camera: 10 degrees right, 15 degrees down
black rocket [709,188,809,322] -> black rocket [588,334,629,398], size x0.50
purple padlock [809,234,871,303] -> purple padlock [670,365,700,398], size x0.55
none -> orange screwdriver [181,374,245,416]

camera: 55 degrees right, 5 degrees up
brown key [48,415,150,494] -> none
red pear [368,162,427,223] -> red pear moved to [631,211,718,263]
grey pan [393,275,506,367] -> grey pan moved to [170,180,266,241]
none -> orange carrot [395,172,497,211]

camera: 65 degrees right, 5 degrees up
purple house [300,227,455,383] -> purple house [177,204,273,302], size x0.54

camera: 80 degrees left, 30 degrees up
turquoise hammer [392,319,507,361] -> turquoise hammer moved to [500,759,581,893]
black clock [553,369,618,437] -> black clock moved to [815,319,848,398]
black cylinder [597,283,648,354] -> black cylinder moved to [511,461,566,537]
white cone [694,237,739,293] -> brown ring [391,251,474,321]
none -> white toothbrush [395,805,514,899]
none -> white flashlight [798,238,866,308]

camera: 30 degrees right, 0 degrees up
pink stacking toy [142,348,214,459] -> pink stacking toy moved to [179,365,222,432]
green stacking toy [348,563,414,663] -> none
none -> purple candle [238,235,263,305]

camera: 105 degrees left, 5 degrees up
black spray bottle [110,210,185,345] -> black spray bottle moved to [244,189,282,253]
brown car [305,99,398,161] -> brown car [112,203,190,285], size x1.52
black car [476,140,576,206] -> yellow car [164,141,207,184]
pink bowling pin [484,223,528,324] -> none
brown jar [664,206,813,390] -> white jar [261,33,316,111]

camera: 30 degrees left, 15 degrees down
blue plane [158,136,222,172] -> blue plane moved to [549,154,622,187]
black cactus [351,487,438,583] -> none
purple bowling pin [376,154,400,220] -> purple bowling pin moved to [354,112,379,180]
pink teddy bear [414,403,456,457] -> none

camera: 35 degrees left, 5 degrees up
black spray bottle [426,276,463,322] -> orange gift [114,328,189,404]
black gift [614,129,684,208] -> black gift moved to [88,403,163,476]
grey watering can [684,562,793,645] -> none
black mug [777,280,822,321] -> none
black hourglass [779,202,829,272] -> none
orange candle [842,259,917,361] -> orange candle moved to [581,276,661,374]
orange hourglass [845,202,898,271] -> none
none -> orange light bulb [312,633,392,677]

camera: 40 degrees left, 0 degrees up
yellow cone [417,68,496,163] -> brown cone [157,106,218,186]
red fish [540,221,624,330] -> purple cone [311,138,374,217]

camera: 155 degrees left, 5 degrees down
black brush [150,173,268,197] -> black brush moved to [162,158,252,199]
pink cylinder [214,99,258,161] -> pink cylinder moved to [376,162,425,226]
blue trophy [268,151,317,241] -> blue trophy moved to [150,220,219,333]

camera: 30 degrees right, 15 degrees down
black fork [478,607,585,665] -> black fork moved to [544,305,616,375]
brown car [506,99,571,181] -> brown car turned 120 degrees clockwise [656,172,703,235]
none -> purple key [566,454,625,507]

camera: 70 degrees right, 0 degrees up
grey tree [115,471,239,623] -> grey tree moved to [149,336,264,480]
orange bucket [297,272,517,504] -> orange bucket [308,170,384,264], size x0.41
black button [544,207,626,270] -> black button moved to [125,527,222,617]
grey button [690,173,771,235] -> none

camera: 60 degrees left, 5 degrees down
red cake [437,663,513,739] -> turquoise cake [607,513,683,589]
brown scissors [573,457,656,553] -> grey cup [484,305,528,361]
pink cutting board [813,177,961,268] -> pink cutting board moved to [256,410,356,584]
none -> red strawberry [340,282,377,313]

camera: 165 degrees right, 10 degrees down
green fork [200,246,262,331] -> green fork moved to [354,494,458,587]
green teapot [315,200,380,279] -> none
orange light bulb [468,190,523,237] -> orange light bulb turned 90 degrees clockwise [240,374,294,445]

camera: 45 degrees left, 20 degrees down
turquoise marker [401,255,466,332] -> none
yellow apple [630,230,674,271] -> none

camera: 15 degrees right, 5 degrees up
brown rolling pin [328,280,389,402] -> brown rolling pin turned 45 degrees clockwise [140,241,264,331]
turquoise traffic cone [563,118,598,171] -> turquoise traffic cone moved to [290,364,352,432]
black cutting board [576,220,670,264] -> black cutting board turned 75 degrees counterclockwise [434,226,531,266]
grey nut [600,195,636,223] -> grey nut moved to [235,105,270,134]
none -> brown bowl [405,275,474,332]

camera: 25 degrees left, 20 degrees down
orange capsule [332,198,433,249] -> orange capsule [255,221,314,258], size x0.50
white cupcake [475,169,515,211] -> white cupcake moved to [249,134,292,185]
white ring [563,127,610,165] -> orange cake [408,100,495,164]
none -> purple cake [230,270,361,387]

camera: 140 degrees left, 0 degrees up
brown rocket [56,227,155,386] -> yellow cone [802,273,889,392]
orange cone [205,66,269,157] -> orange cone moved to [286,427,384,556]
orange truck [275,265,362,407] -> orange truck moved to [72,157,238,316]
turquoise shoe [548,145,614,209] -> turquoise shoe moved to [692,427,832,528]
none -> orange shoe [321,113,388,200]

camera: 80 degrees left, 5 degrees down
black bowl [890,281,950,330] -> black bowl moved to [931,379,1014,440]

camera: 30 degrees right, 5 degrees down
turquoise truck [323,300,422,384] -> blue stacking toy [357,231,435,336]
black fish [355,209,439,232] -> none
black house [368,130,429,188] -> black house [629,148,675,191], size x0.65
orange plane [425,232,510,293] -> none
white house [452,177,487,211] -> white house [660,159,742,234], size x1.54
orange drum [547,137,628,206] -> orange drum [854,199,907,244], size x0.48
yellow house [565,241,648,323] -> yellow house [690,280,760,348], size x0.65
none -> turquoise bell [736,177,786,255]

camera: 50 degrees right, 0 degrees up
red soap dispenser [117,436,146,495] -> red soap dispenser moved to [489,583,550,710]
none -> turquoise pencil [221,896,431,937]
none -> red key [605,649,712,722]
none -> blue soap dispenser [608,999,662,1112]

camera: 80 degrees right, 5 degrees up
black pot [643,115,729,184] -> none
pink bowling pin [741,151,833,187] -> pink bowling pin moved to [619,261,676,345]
——————
> Task brief
Repeat the whole listing word for word.

> The completed task
camera: 10 degrees right, 15 degrees down
black rocket [709,188,809,322] -> black rocket [588,334,629,398], size x0.50
purple padlock [809,234,871,303] -> purple padlock [670,365,700,398], size x0.55
none -> orange screwdriver [181,374,245,416]

camera: 55 degrees right, 5 degrees up
brown key [48,415,150,494] -> none
red pear [368,162,427,223] -> red pear moved to [631,211,718,263]
grey pan [393,275,506,367] -> grey pan moved to [170,180,266,241]
none -> orange carrot [395,172,497,211]

camera: 65 degrees right, 5 degrees up
purple house [300,227,455,383] -> purple house [177,204,273,302], size x0.54

camera: 80 degrees left, 30 degrees up
turquoise hammer [392,319,507,361] -> turquoise hammer moved to [500,759,581,893]
black clock [553,369,618,437] -> black clock moved to [815,319,848,398]
black cylinder [597,283,648,354] -> black cylinder moved to [511,461,566,537]
white cone [694,237,739,293] -> brown ring [391,251,474,321]
none -> white toothbrush [395,805,514,899]
none -> white flashlight [798,238,866,308]

camera: 30 degrees right, 0 degrees up
pink stacking toy [142,348,214,459] -> pink stacking toy moved to [179,365,222,432]
green stacking toy [348,563,414,663] -> none
none -> purple candle [238,235,263,305]

camera: 105 degrees left, 5 degrees up
black spray bottle [110,210,185,345] -> black spray bottle moved to [244,189,282,253]
brown car [305,99,398,161] -> brown car [112,203,190,285], size x1.52
black car [476,140,576,206] -> yellow car [164,141,207,184]
pink bowling pin [484,223,528,324] -> none
brown jar [664,206,813,390] -> white jar [261,33,316,111]

camera: 30 degrees left, 15 degrees down
blue plane [158,136,222,172] -> blue plane moved to [549,154,622,187]
black cactus [351,487,438,583] -> none
purple bowling pin [376,154,400,220] -> purple bowling pin moved to [354,112,379,180]
pink teddy bear [414,403,456,457] -> none

camera: 35 degrees left, 5 degrees up
black spray bottle [426,276,463,322] -> orange gift [114,328,189,404]
black gift [614,129,684,208] -> black gift moved to [88,403,163,476]
grey watering can [684,562,793,645] -> none
black mug [777,280,822,321] -> none
black hourglass [779,202,829,272] -> none
orange candle [842,259,917,361] -> orange candle moved to [581,276,661,374]
orange hourglass [845,202,898,271] -> none
none -> orange light bulb [312,633,392,677]

camera: 40 degrees left, 0 degrees up
yellow cone [417,68,496,163] -> brown cone [157,106,218,186]
red fish [540,221,624,330] -> purple cone [311,138,374,217]

camera: 155 degrees left, 5 degrees down
black brush [150,173,268,197] -> black brush moved to [162,158,252,199]
pink cylinder [214,99,258,161] -> pink cylinder moved to [376,162,425,226]
blue trophy [268,151,317,241] -> blue trophy moved to [150,220,219,333]

camera: 30 degrees right, 15 degrees down
black fork [478,607,585,665] -> black fork moved to [544,305,616,375]
brown car [506,99,571,181] -> brown car turned 120 degrees clockwise [656,172,703,235]
none -> purple key [566,454,625,507]

camera: 70 degrees right, 0 degrees up
grey tree [115,471,239,623] -> grey tree moved to [149,336,264,480]
orange bucket [297,272,517,504] -> orange bucket [308,170,384,264], size x0.41
black button [544,207,626,270] -> black button moved to [125,527,222,617]
grey button [690,173,771,235] -> none

camera: 60 degrees left, 5 degrees down
red cake [437,663,513,739] -> turquoise cake [607,513,683,589]
brown scissors [573,457,656,553] -> grey cup [484,305,528,361]
pink cutting board [813,177,961,268] -> pink cutting board moved to [256,410,356,584]
none -> red strawberry [340,282,377,313]

camera: 165 degrees right, 10 degrees down
green fork [200,246,262,331] -> green fork moved to [354,494,458,587]
green teapot [315,200,380,279] -> none
orange light bulb [468,190,523,237] -> orange light bulb turned 90 degrees clockwise [240,374,294,445]

camera: 45 degrees left, 20 degrees down
turquoise marker [401,255,466,332] -> none
yellow apple [630,230,674,271] -> none

camera: 15 degrees right, 5 degrees up
brown rolling pin [328,280,389,402] -> brown rolling pin turned 45 degrees clockwise [140,241,264,331]
turquoise traffic cone [563,118,598,171] -> turquoise traffic cone moved to [290,364,352,432]
black cutting board [576,220,670,264] -> black cutting board turned 75 degrees counterclockwise [434,226,531,266]
grey nut [600,195,636,223] -> grey nut moved to [235,105,270,134]
none -> brown bowl [405,275,474,332]

camera: 25 degrees left, 20 degrees down
orange capsule [332,198,433,249] -> orange capsule [255,221,314,258], size x0.50
white cupcake [475,169,515,211] -> white cupcake moved to [249,134,292,185]
white ring [563,127,610,165] -> orange cake [408,100,495,164]
none -> purple cake [230,270,361,387]

camera: 140 degrees left, 0 degrees up
brown rocket [56,227,155,386] -> yellow cone [802,273,889,392]
orange cone [205,66,269,157] -> orange cone moved to [286,427,384,556]
orange truck [275,265,362,407] -> orange truck moved to [72,157,238,316]
turquoise shoe [548,145,614,209] -> turquoise shoe moved to [692,427,832,528]
none -> orange shoe [321,113,388,200]

camera: 80 degrees left, 5 degrees down
black bowl [890,281,950,330] -> black bowl moved to [931,379,1014,440]

camera: 30 degrees right, 5 degrees down
turquoise truck [323,300,422,384] -> blue stacking toy [357,231,435,336]
black fish [355,209,439,232] -> none
black house [368,130,429,188] -> black house [629,148,675,191], size x0.65
orange plane [425,232,510,293] -> none
white house [452,177,487,211] -> white house [660,159,742,234], size x1.54
orange drum [547,137,628,206] -> orange drum [854,199,907,244], size x0.48
yellow house [565,241,648,323] -> yellow house [690,280,760,348], size x0.65
none -> turquoise bell [736,177,786,255]

camera: 50 degrees right, 0 degrees up
red soap dispenser [117,436,146,495] -> red soap dispenser moved to [489,583,550,710]
none -> turquoise pencil [221,896,431,937]
none -> red key [605,649,712,722]
none -> blue soap dispenser [608,999,662,1112]

camera: 80 degrees right, 5 degrees up
black pot [643,115,729,184] -> none
pink bowling pin [741,151,833,187] -> pink bowling pin moved to [619,261,676,345]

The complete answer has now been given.